BEREITGESTELLTES MATERIAL:
---------------

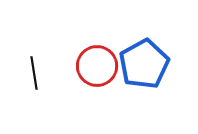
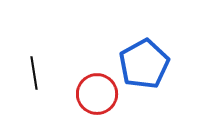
red circle: moved 28 px down
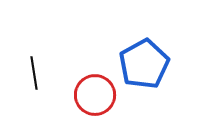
red circle: moved 2 px left, 1 px down
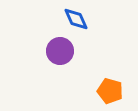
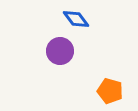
blue diamond: rotated 12 degrees counterclockwise
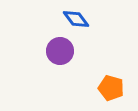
orange pentagon: moved 1 px right, 3 px up
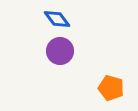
blue diamond: moved 19 px left
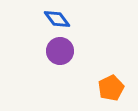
orange pentagon: rotated 30 degrees clockwise
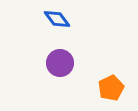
purple circle: moved 12 px down
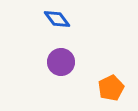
purple circle: moved 1 px right, 1 px up
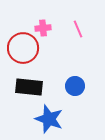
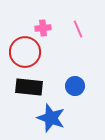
red circle: moved 2 px right, 4 px down
blue star: moved 2 px right, 1 px up
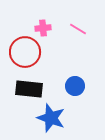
pink line: rotated 36 degrees counterclockwise
black rectangle: moved 2 px down
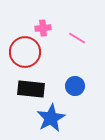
pink line: moved 1 px left, 9 px down
black rectangle: moved 2 px right
blue star: rotated 24 degrees clockwise
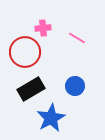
black rectangle: rotated 36 degrees counterclockwise
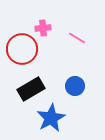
red circle: moved 3 px left, 3 px up
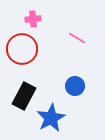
pink cross: moved 10 px left, 9 px up
black rectangle: moved 7 px left, 7 px down; rotated 32 degrees counterclockwise
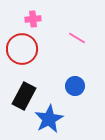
blue star: moved 2 px left, 1 px down
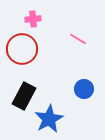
pink line: moved 1 px right, 1 px down
blue circle: moved 9 px right, 3 px down
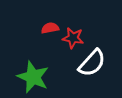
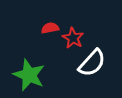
red star: rotated 20 degrees clockwise
green star: moved 4 px left, 2 px up
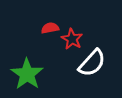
red star: moved 1 px left, 1 px down
green star: moved 2 px left, 1 px up; rotated 12 degrees clockwise
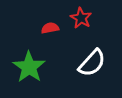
red star: moved 9 px right, 21 px up
green star: moved 2 px right, 7 px up
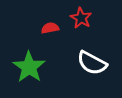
white semicircle: rotated 76 degrees clockwise
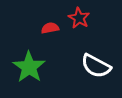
red star: moved 2 px left
white semicircle: moved 4 px right, 3 px down
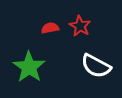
red star: moved 1 px right, 8 px down
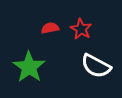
red star: moved 1 px right, 3 px down
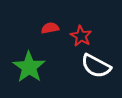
red star: moved 7 px down
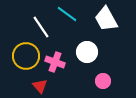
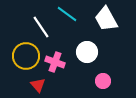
red triangle: moved 2 px left, 1 px up
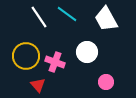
white line: moved 2 px left, 10 px up
pink circle: moved 3 px right, 1 px down
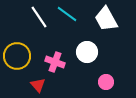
yellow circle: moved 9 px left
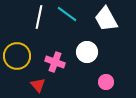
white line: rotated 45 degrees clockwise
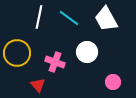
cyan line: moved 2 px right, 4 px down
yellow circle: moved 3 px up
pink circle: moved 7 px right
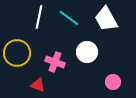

---------------

ÜBUNGSAUFGABE: Schreibe alle Zeilen des Materials neu und ersetze dabei jedes „red star“ durch „magenta star“, ohne sonst etwas zu verändern. Lass die Bilder in deiner Antwort weg.

LÖSUNG DER AUFGABE:
red circle: moved 28 px down
red circle: moved 2 px left, 1 px down
blue diamond: rotated 12 degrees counterclockwise
orange pentagon: moved 1 px right, 3 px up
blue diamond: moved 19 px left
orange pentagon: rotated 30 degrees clockwise
purple circle: moved 12 px down
purple circle: moved 1 px right, 1 px up
red circle: moved 2 px right, 4 px down
blue star: moved 2 px right, 1 px up
pink line: rotated 36 degrees counterclockwise
black rectangle: moved 2 px down
pink line: moved 1 px left, 9 px down
black rectangle: moved 2 px right
blue star: rotated 24 degrees clockwise
black rectangle: rotated 36 degrees counterclockwise
red circle: moved 3 px left, 3 px up
pink cross: moved 10 px left, 9 px up
black rectangle: moved 7 px left, 7 px down; rotated 32 degrees counterclockwise
blue star: moved 2 px left, 1 px down
pink line: moved 1 px right, 1 px down
blue circle: moved 9 px right, 3 px down
magenta star: rotated 20 degrees clockwise
green star: moved 4 px left, 2 px up
magenta star: moved 1 px left, 1 px down
green star: moved 2 px left, 1 px up; rotated 12 degrees clockwise
magenta star: moved 9 px right, 21 px up
green star: moved 2 px right, 7 px up
white semicircle: rotated 76 degrees clockwise
magenta star: moved 2 px left
white semicircle: moved 4 px right, 3 px down
magenta star: moved 1 px right, 8 px down
magenta star: moved 1 px right, 3 px down
magenta star: moved 7 px down
red triangle: moved 2 px left, 1 px up
white line: moved 2 px left, 10 px up
pink circle: moved 3 px right, 1 px down
yellow circle: moved 9 px left
white line: rotated 45 degrees clockwise
cyan line: moved 2 px right, 4 px down
yellow circle: moved 3 px up
pink circle: moved 7 px right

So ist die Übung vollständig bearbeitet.